TO DO
Note each line that includes the word "across". Copy those lines.
[START OF DATA RECORDS]
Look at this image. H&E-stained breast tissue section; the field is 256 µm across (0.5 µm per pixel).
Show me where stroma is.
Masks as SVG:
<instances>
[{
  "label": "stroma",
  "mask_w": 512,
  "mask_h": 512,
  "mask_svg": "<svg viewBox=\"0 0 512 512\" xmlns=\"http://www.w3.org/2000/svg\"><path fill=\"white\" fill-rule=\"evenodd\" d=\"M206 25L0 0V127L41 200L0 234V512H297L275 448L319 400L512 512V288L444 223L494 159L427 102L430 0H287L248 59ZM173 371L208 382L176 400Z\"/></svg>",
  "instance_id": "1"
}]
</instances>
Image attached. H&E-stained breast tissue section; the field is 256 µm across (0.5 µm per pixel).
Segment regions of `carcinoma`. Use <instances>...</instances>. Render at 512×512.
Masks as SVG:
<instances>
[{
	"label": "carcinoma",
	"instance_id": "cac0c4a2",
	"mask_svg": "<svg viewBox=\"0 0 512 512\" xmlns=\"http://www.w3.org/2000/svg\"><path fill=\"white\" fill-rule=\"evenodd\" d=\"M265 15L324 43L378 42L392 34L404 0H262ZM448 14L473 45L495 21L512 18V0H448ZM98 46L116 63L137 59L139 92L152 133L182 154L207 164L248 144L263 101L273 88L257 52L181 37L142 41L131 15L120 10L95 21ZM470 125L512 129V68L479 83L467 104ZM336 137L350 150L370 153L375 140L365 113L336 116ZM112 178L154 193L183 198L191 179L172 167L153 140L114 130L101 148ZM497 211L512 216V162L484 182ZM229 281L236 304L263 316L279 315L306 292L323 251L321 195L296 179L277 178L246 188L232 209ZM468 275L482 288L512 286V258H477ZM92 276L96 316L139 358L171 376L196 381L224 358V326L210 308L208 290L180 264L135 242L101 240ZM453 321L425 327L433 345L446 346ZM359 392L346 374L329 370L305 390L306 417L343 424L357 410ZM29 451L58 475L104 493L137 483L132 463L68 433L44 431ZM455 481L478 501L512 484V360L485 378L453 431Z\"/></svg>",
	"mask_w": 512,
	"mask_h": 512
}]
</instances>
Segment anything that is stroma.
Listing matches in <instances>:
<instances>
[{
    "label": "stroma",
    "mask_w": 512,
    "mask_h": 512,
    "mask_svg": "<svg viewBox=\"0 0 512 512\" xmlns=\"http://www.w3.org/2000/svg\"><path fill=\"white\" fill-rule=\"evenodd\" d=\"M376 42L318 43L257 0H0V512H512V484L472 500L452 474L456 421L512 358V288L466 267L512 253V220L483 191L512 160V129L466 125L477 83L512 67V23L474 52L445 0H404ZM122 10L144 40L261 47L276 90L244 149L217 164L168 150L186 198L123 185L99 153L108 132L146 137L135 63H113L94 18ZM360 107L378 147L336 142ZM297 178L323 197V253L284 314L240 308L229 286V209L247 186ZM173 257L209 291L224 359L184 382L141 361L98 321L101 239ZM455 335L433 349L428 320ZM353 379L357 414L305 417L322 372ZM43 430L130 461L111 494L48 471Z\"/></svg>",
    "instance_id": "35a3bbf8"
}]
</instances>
[END OF DATA RECORDS]
COMPLETED TASK
Look at this image. H&E-stained breast tissue section; the field is 256 µm across (0.5 µm per pixel).
Image attached. H&E-stained breast tissue section; the field is 256 µm across (0.5 µm per pixel).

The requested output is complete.